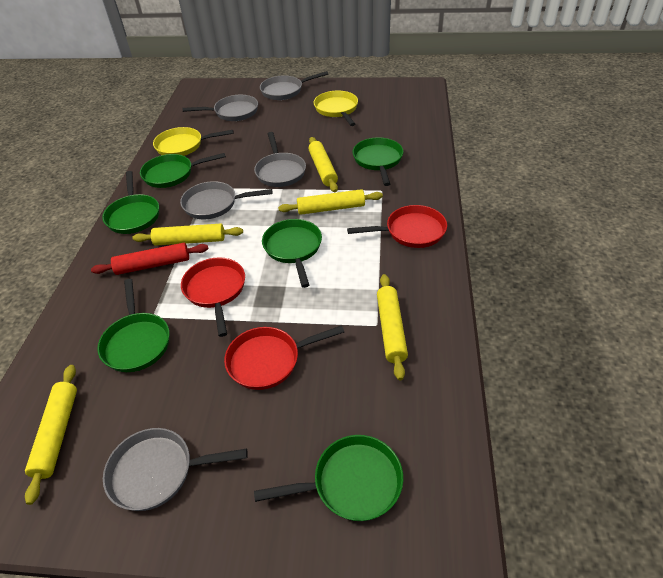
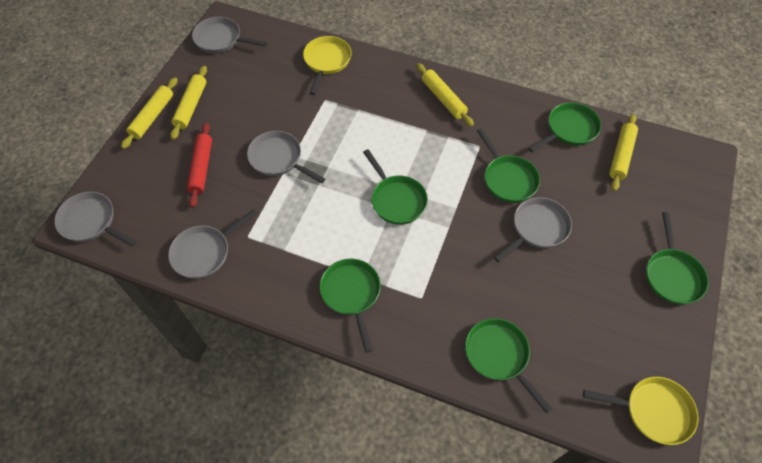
red pan: 3 -> 0
yellow rolling pin: 5 -> 4

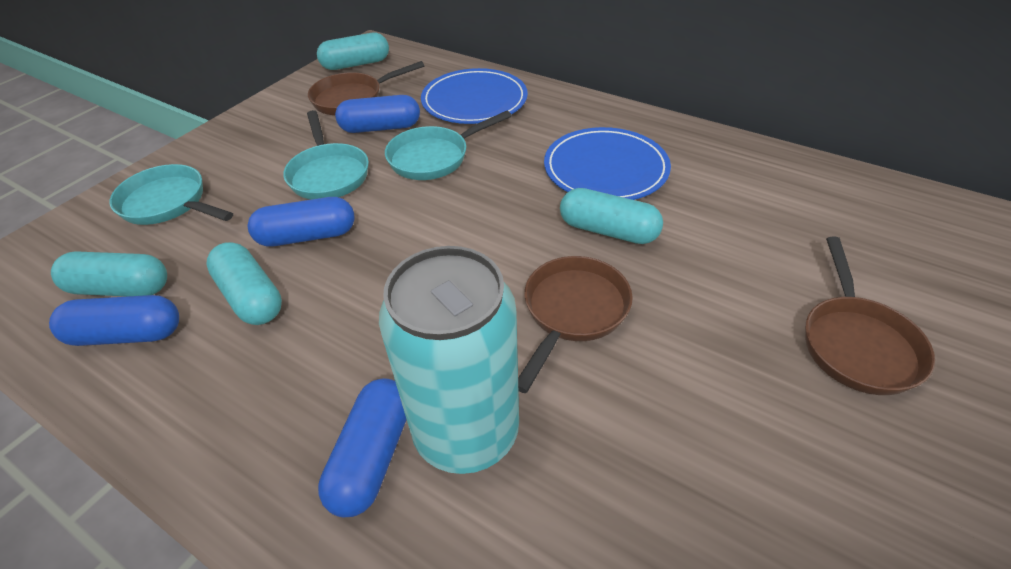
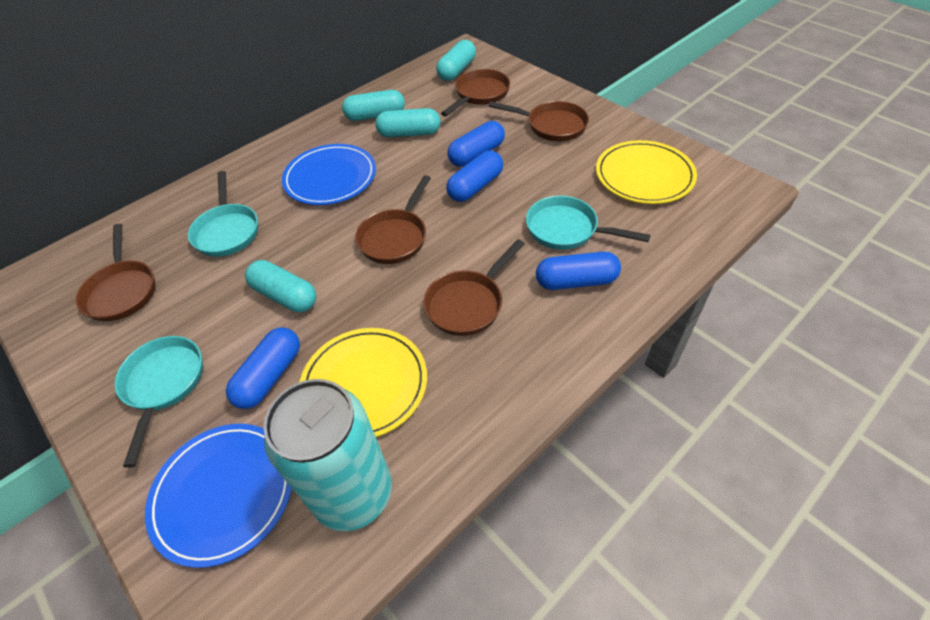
brown pan: 3 -> 5
yellow plate: 0 -> 2

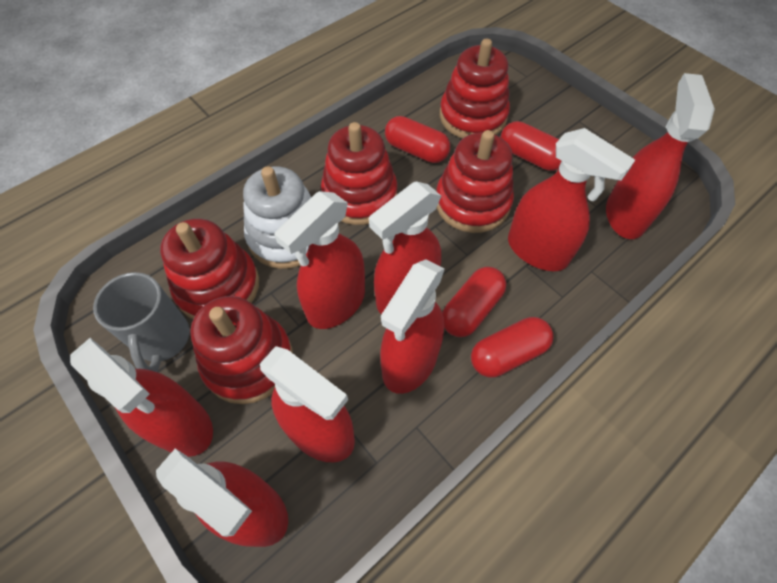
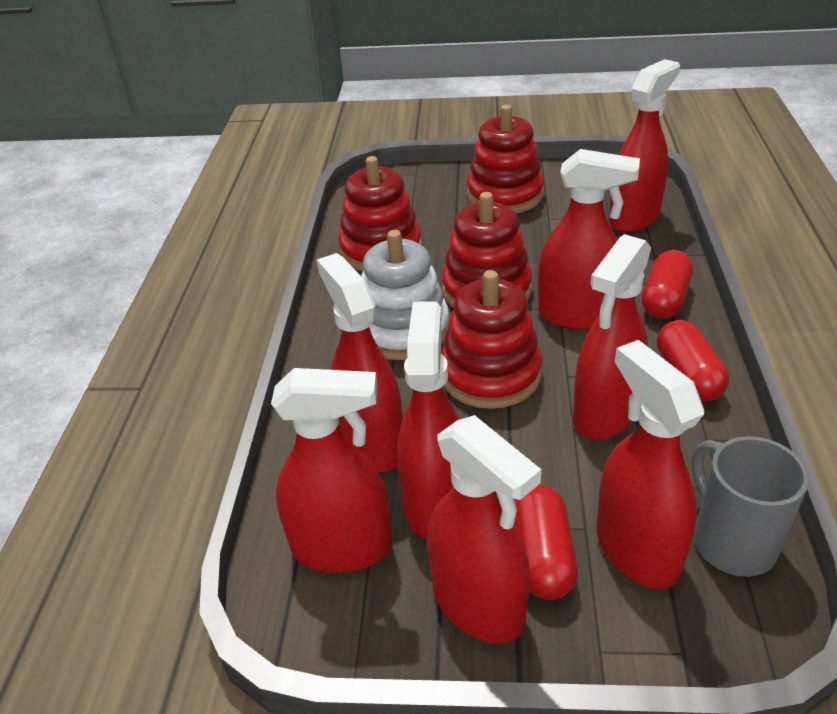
red capsule: 4 -> 3
red stacking toy: 5 -> 4

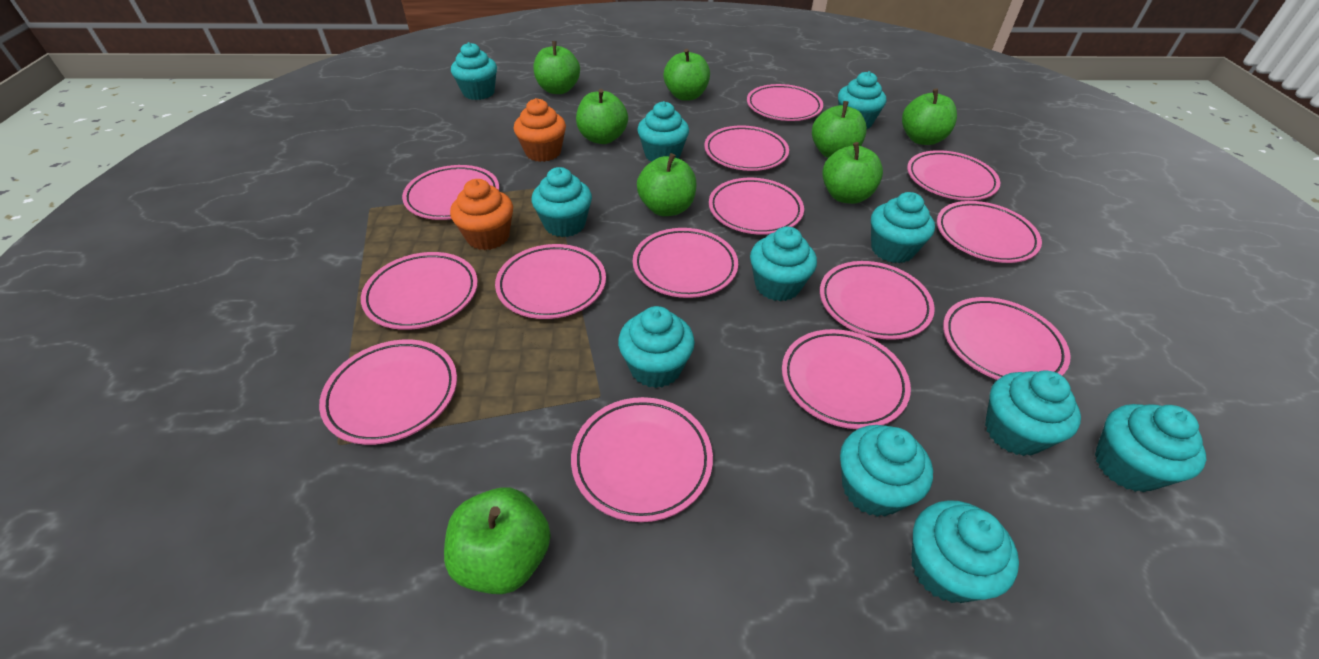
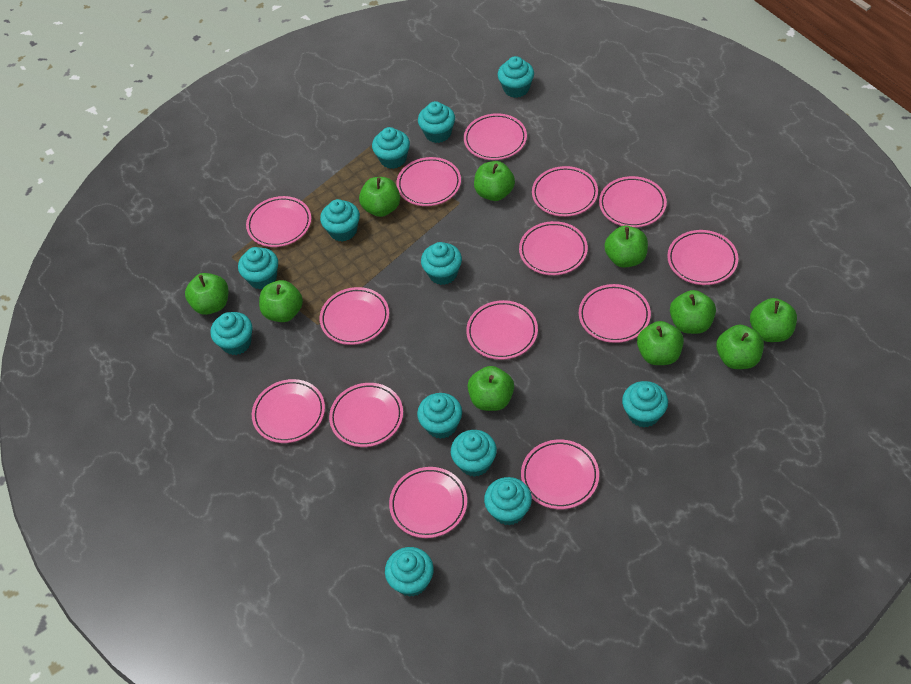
green apple: 8 -> 10
orange cupcake: 2 -> 0
turquoise cupcake: 11 -> 12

##############################

● What you need to do: Quote each entry above verbatim and drop the pictures.

● Written reply:
red pan: 3 -> 0
yellow rolling pin: 5 -> 4

brown pan: 3 -> 5
yellow plate: 0 -> 2

red capsule: 4 -> 3
red stacking toy: 5 -> 4

green apple: 8 -> 10
orange cupcake: 2 -> 0
turquoise cupcake: 11 -> 12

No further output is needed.